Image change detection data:
============

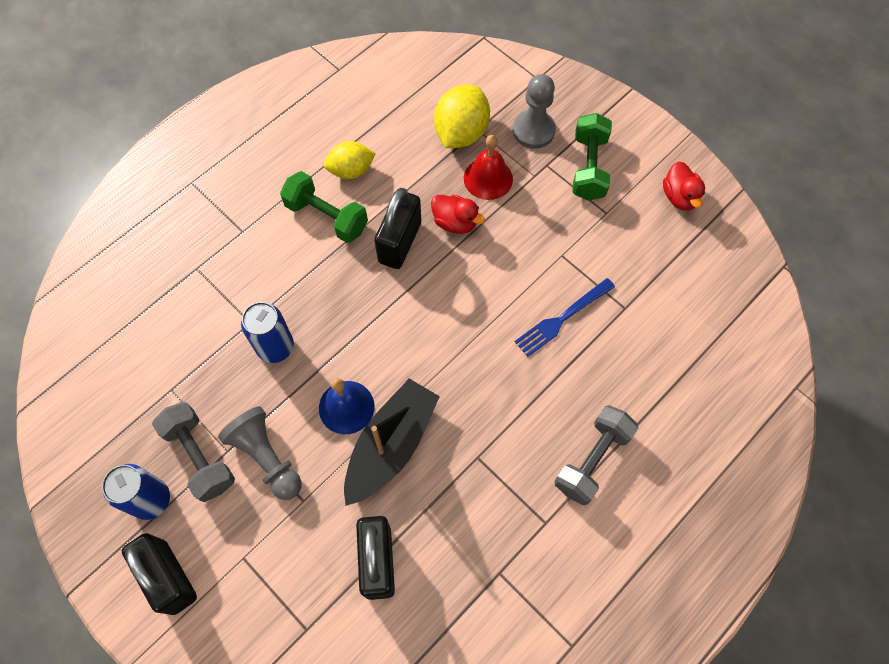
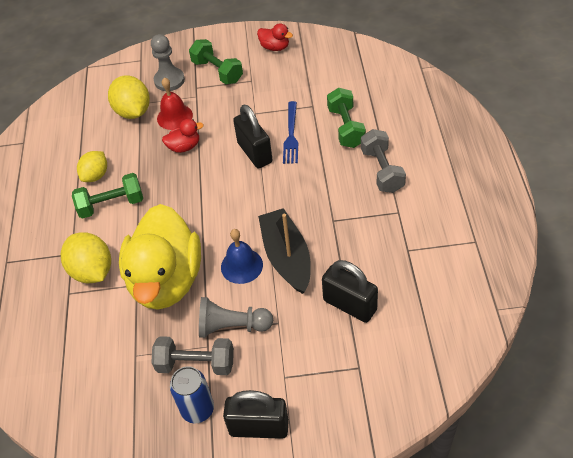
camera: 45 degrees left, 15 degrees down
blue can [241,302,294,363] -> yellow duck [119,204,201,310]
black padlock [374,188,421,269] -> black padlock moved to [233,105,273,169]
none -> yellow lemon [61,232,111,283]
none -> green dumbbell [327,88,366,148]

============

#### Work task
A word-for-word restatement of the lines running from the one with "black padlock [374,188,421,269]" to the last line of the records is the whole answer.

#### Written answer
black padlock [374,188,421,269] -> black padlock moved to [233,105,273,169]
none -> yellow lemon [61,232,111,283]
none -> green dumbbell [327,88,366,148]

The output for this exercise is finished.